---------- RECORDED DATA ----------

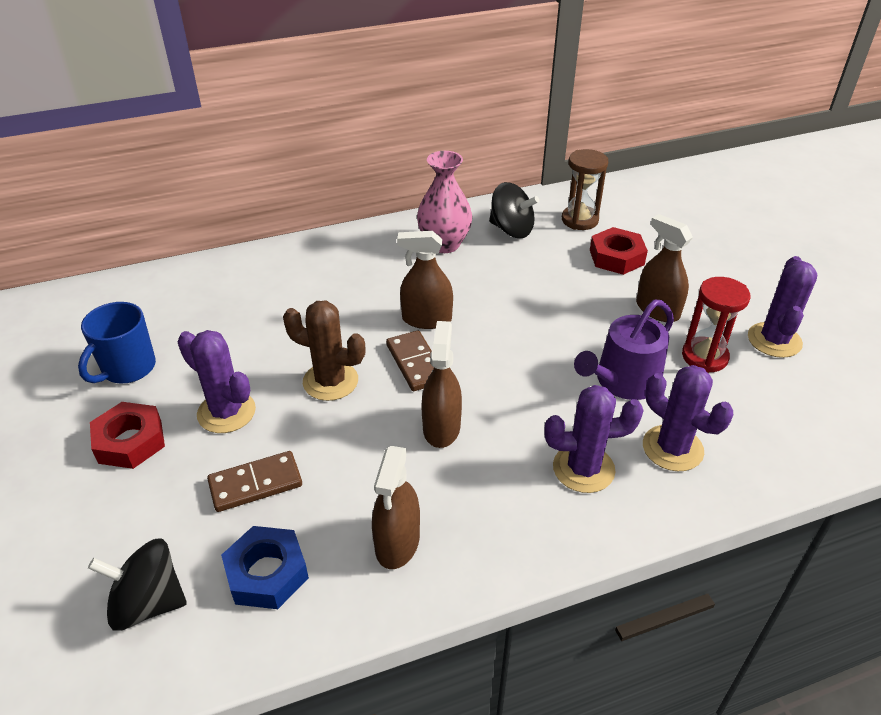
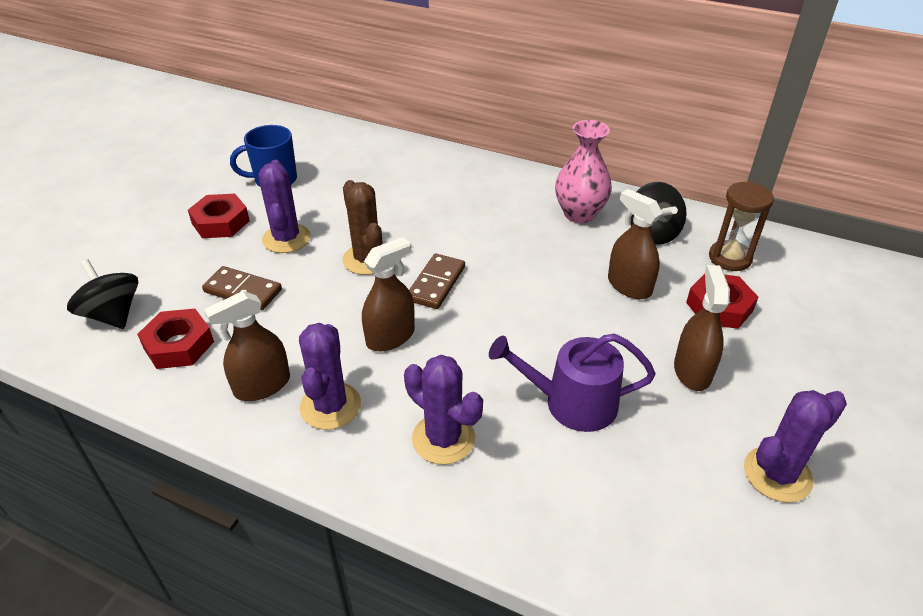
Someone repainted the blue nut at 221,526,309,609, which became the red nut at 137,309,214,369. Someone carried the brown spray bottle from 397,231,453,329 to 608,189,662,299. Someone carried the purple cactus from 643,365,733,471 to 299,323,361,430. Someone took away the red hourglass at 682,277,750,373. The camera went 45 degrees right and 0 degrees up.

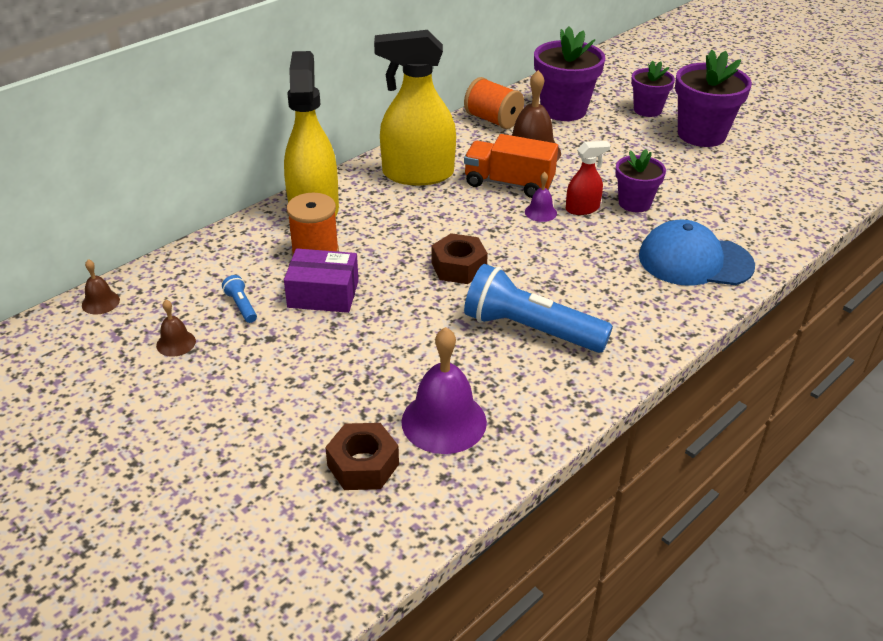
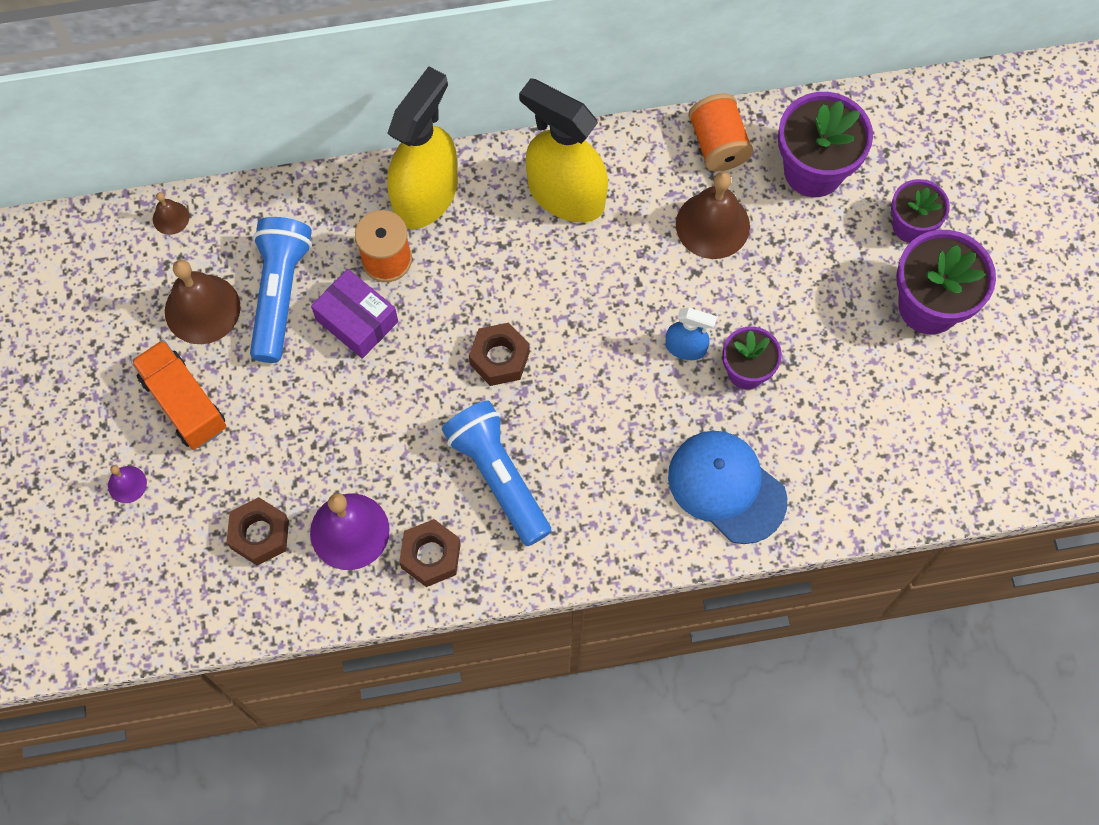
Someone scaled the brown bell at 156,300,196,357 by 2.02. Someone scaled the blue flashlight at 222,275,257,323 by 2.46. Someone carried the orange truck from 464,134,558,198 to 131,340,227,450. Someone carried the purple bell from 525,172,557,222 to 108,465,147,503. Someone repainted the red spray bottle at 566,141,610,215, which became the blue spray bottle at 665,308,717,360. Someone put down the brown nut at 399,519,461,587. The camera went 35 degrees right and 30 degrees up.

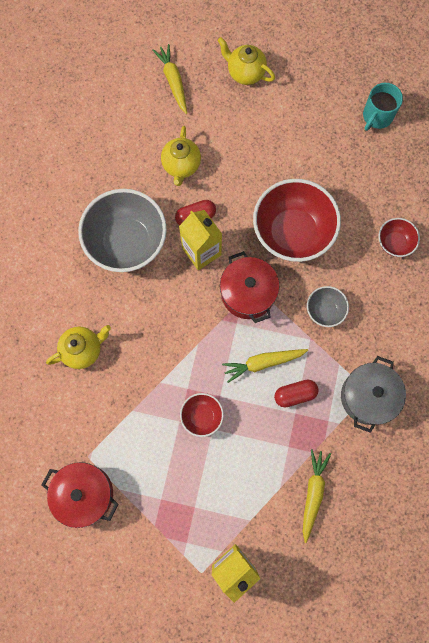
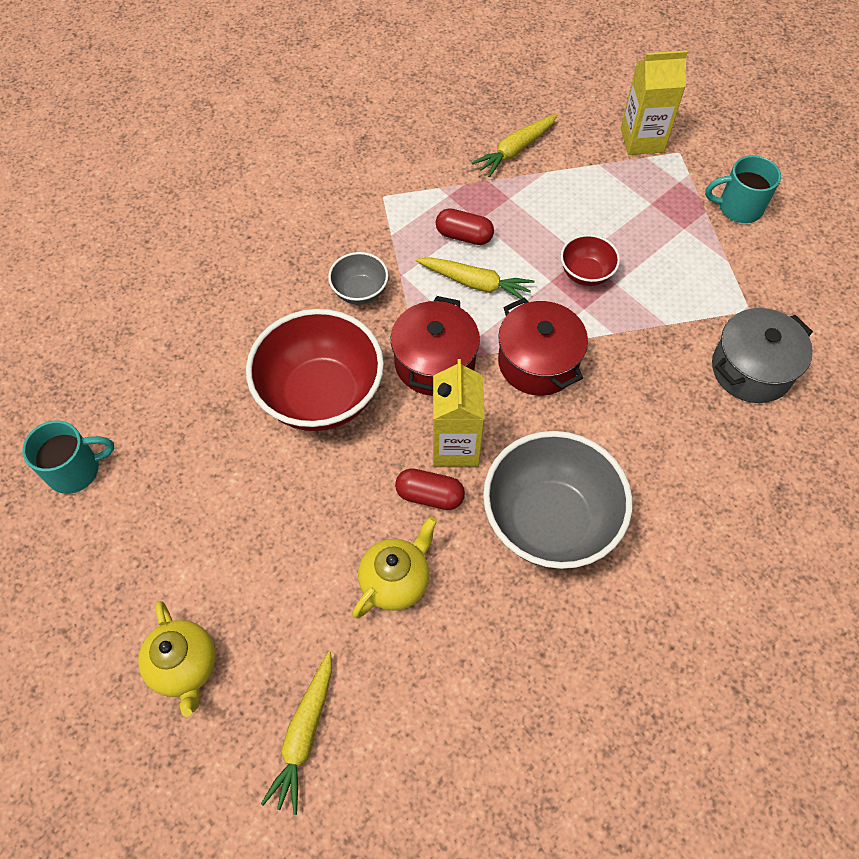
Someone carried the red pot from 42,462,119,528 to 498,297,588,396. Someone took away the yellow teapot at 46,325,111,369. Someone carried the grey pot from 341,356,406,433 to 712,308,813,403. Someone took away the red bowl at 379,218,420,257. Someone put down the turquoise mug at 705,155,781,223. The camera went 145 degrees left and 15 degrees down.

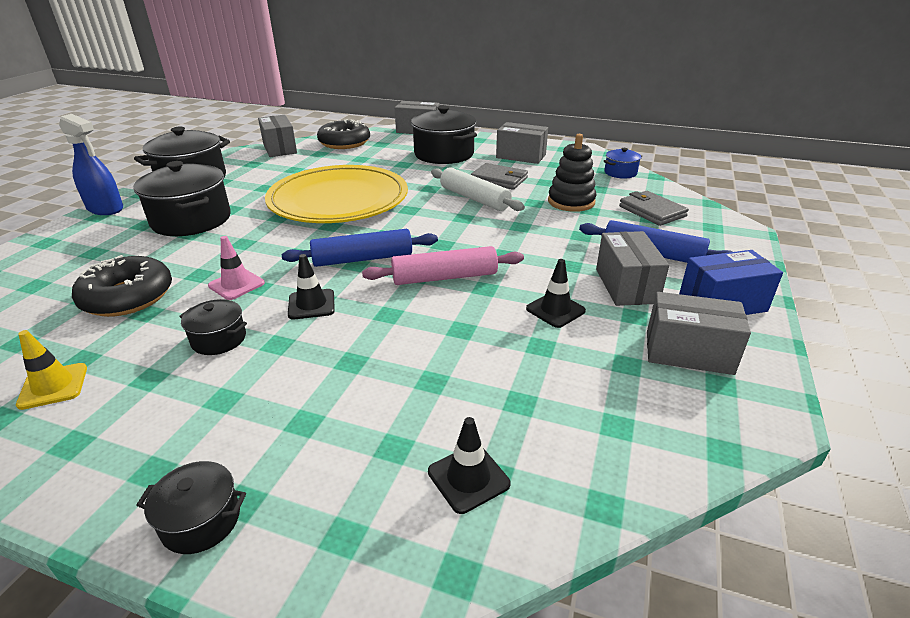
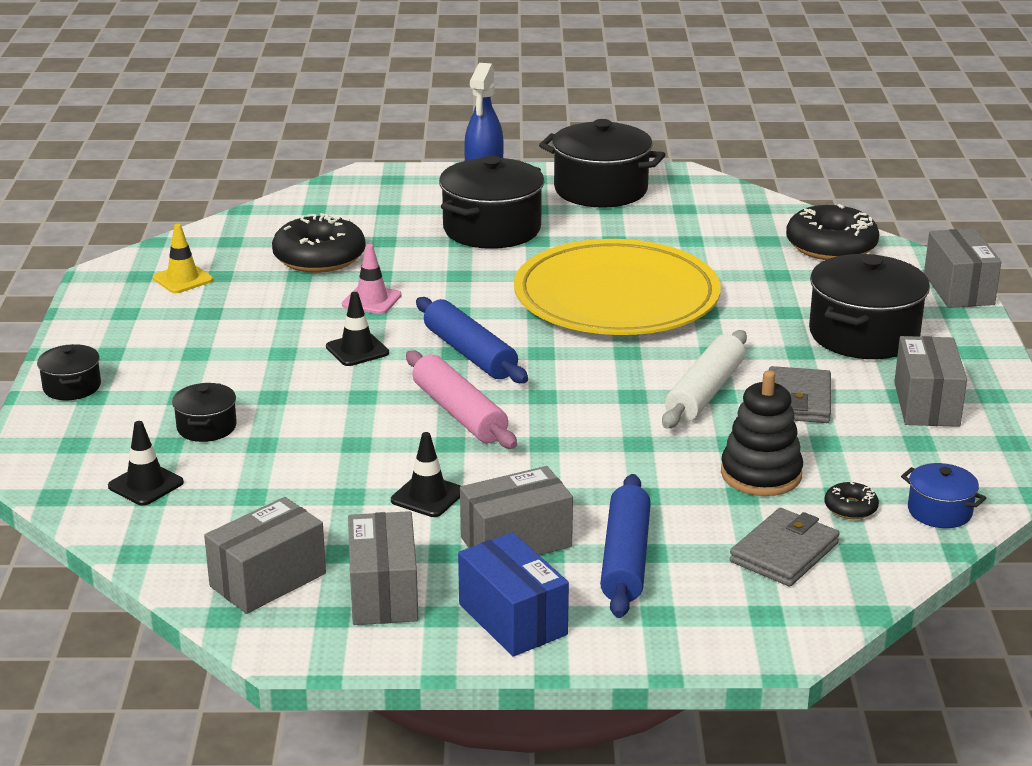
Someone carried the black pot from 179,299,247,355 to 172,383,237,442. Someone carried the grey box from 258,115,297,157 to 204,497,326,614. Someone put down the black donut at 824,482,879,519. The camera went 70 degrees right and 5 degrees down.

----------

* AIM OF THE TASK: Give the listing above again word for word, without its pictures.

* RESULT OF THE TASK:
Someone repainted the blue nut at 221,526,309,609, which became the red nut at 137,309,214,369. Someone carried the brown spray bottle from 397,231,453,329 to 608,189,662,299. Someone carried the purple cactus from 643,365,733,471 to 299,323,361,430. Someone took away the red hourglass at 682,277,750,373. The camera went 45 degrees right and 0 degrees up.

Someone scaled the brown bell at 156,300,196,357 by 2.02. Someone scaled the blue flashlight at 222,275,257,323 by 2.46. Someone carried the orange truck from 464,134,558,198 to 131,340,227,450. Someone carried the purple bell from 525,172,557,222 to 108,465,147,503. Someone repainted the red spray bottle at 566,141,610,215, which became the blue spray bottle at 665,308,717,360. Someone put down the brown nut at 399,519,461,587. The camera went 35 degrees right and 30 degrees up.

Someone carried the red pot from 42,462,119,528 to 498,297,588,396. Someone took away the yellow teapot at 46,325,111,369. Someone carried the grey pot from 341,356,406,433 to 712,308,813,403. Someone took away the red bowl at 379,218,420,257. Someone put down the turquoise mug at 705,155,781,223. The camera went 145 degrees left and 15 degrees down.

Someone carried the black pot from 179,299,247,355 to 172,383,237,442. Someone carried the grey box from 258,115,297,157 to 204,497,326,614. Someone put down the black donut at 824,482,879,519. The camera went 70 degrees right and 5 degrees down.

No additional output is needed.